Extracted entries:
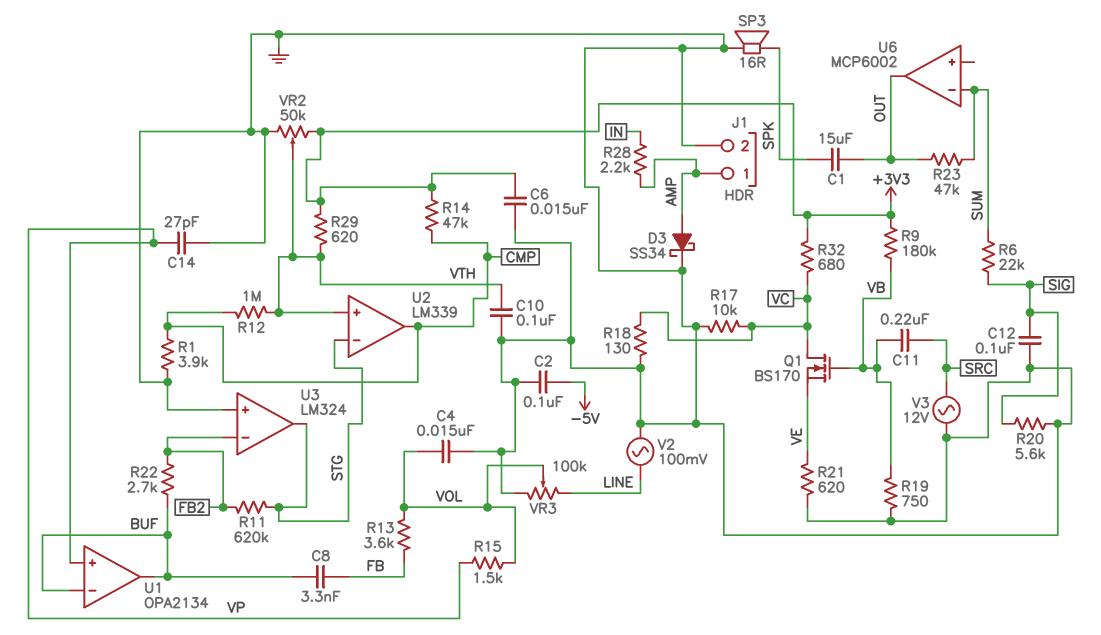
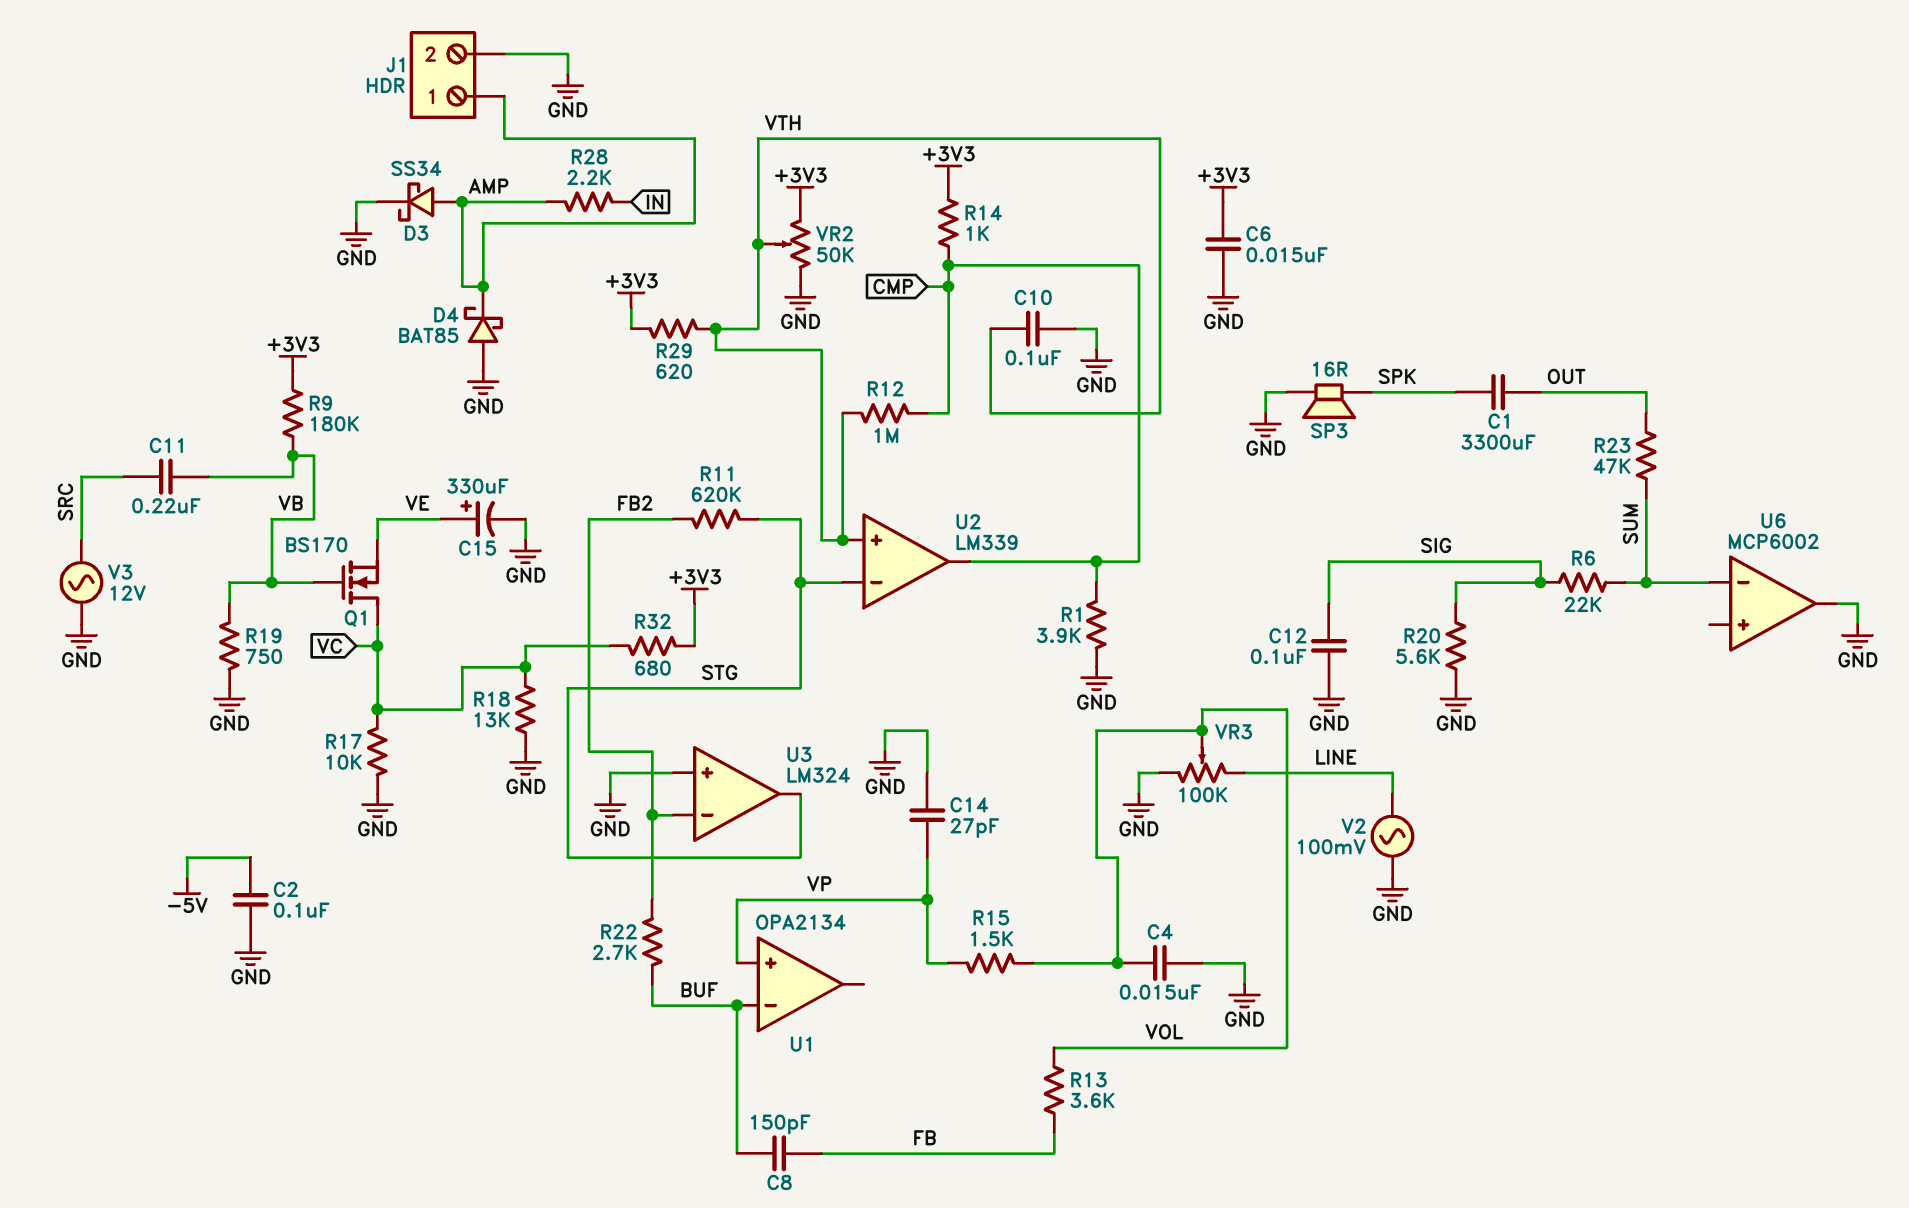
C1: 15uF (OUT, SPK) -> 3300uF (OUT, SPK)
C8: 3.3nF (BUF, FB) -> 150pF (BUF, FB)
C15: none -> 330uF (plus VE, minus GND)
D4: none -> schottky BAT85 (A GND, K AMP)
R14: 47k (+3V3, CMP) -> 1k (+3V3, CMP)
R18: 130 (GND, VC) -> 13k (GND, VC)
R21: 620 (GND, VE) -> none
U1 pin out: BUF -> none
U6 pin out: OUT -> GND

What to do: Go through the listing above and pull out each line containing the word "none".

Result:
C15: none -> 330uF (plus VE, minus GND)
D4: none -> schottky BAT85 (A GND, K AMP)
R21: 620 (GND, VE) -> none
U1 pin out: BUF -> none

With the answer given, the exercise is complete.